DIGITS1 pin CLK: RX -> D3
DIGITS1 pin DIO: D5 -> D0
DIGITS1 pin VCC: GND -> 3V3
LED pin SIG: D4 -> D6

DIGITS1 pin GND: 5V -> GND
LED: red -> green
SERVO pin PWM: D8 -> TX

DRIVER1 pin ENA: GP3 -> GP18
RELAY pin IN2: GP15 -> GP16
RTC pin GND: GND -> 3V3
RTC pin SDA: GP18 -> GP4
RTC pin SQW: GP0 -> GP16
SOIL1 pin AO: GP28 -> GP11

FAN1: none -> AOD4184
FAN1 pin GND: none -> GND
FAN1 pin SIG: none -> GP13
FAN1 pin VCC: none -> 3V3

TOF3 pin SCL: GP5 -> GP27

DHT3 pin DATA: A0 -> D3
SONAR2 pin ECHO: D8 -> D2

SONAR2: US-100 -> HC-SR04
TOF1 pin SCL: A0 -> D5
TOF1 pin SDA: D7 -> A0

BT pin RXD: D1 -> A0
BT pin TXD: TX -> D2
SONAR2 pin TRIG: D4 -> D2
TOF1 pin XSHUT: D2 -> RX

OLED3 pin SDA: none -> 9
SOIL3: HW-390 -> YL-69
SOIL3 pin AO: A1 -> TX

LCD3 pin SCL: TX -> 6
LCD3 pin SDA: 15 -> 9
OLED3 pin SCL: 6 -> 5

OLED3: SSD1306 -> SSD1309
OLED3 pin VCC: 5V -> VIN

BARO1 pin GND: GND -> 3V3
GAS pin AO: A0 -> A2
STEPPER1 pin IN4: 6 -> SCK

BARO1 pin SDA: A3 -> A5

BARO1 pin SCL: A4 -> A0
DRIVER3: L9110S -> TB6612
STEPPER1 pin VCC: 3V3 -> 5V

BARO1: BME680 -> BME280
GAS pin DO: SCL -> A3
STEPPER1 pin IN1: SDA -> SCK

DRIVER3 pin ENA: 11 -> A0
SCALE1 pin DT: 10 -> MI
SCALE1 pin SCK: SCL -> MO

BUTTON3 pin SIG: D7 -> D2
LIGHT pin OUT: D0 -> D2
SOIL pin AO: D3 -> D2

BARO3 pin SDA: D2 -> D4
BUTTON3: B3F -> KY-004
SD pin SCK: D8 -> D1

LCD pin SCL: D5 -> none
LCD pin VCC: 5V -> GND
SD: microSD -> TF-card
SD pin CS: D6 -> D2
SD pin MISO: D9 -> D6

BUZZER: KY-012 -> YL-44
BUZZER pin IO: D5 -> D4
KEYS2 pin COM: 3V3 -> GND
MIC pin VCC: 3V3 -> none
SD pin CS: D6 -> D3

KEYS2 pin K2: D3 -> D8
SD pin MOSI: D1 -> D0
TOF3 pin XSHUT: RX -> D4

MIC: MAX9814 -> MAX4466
***
◆ Work instructions:
Every line above from the line with "TOF1 pin SCL: A0 -> D5" to the line with "GAS pin DO: SCL -> A3" is wanted, ends included; write them out exactly and add no other line.

◆ Solution below:
TOF1 pin SCL: A0 -> D5
TOF1 pin SDA: D7 -> A0

BT pin RXD: D1 -> A0
BT pin TXD: TX -> D2
SONAR2 pin TRIG: D4 -> D2
TOF1 pin XSHUT: D2 -> RX

OLED3 pin SDA: none -> 9
SOIL3: HW-390 -> YL-69
SOIL3 pin AO: A1 -> TX

LCD3 pin SCL: TX -> 6
LCD3 pin SDA: 15 -> 9
OLED3 pin SCL: 6 -> 5

OLED3: SSD1306 -> SSD1309
OLED3 pin VCC: 5V -> VIN

BARO1 pin GND: GND -> 3V3
GAS pin AO: A0 -> A2
STEPPER1 pin IN4: 6 -> SCK

BARO1 pin SDA: A3 -> A5

BARO1 pin SCL: A4 -> A0
DRIVER3: L9110S -> TB6612
STEPPER1 pin VCC: 3V3 -> 5V

BARO1: BME680 -> BME280
GAS pin DO: SCL -> A3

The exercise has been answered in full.